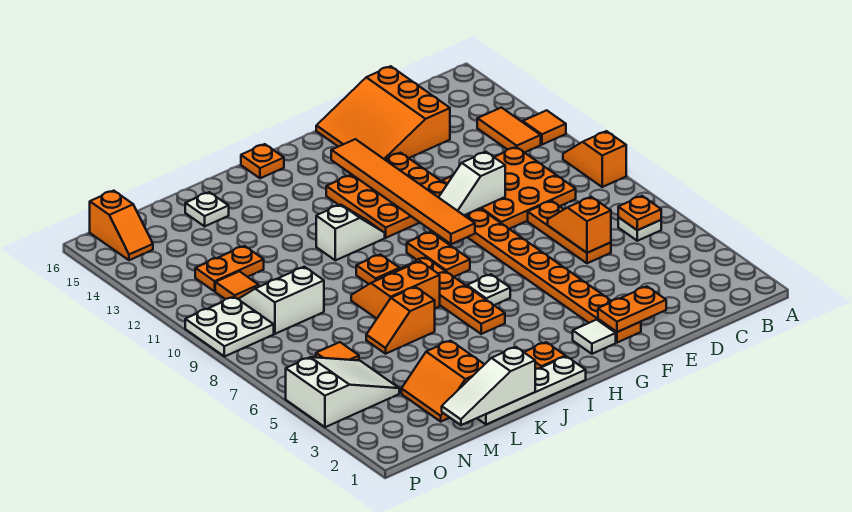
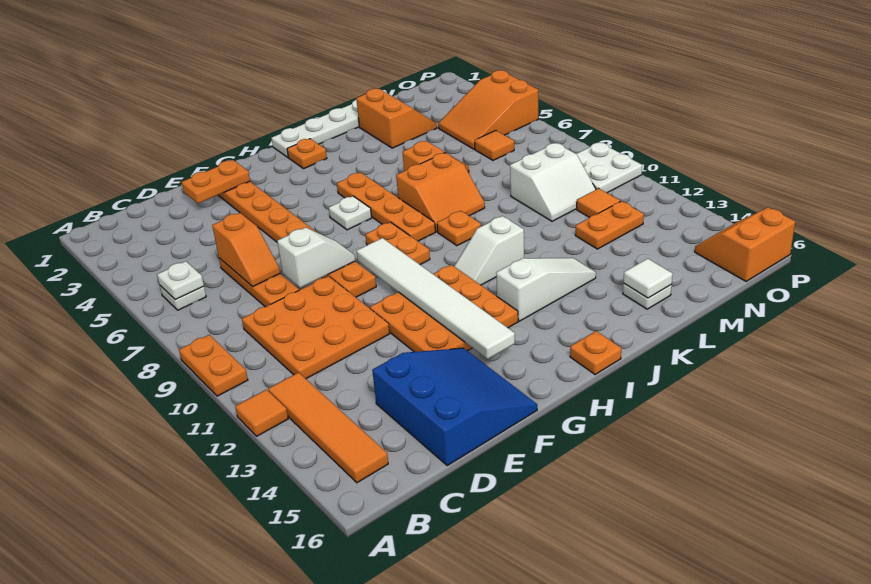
orange slope A9:A10 level 1 top 9 -> orange plate A9:A10 level 1
orange plate B6 level 2 -> white plate B6 level 2
orange tile B12:B13 level 1 -> orange tile B12:B15 level 1
orange slope D14:F16 level 1 top D -> blue slope D14:F16 level 1 top D
white slope E10:F10 level 2 top E -> white slope E8:F8 level 2 top E
white tile G2 level 1 -> white tile L15 level 2
orange tile G9:G14 level 2 -> white tile G9:G14 level 2
white slope K1:M1 level 2 top K -> white slope I13:K13 level 1 top I
white slope N4:P5 level 1 top P -> orange slope N4:P5 level 1 top P
orange slope O15:O16 level 1 top 16 -> orange slope O15:P16 level 1 top 16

————

### Task to carry out
Pictures aside, repeat each entry in full and without change.

### Result for this task
orange slope A9:A10 level 1 top 9 -> orange plate A9:A10 level 1
orange plate B6 level 2 -> white plate B6 level 2
orange tile B12:B13 level 1 -> orange tile B12:B15 level 1
orange slope D14:F16 level 1 top D -> blue slope D14:F16 level 1 top D
white slope E10:F10 level 2 top E -> white slope E8:F8 level 2 top E
white tile G2 level 1 -> white tile L15 level 2
orange tile G9:G14 level 2 -> white tile G9:G14 level 2
white slope K1:M1 level 2 top K -> white slope I13:K13 level 1 top I
white slope N4:P5 level 1 top P -> orange slope N4:P5 level 1 top P
orange slope O15:O16 level 1 top 16 -> orange slope O15:P16 level 1 top 16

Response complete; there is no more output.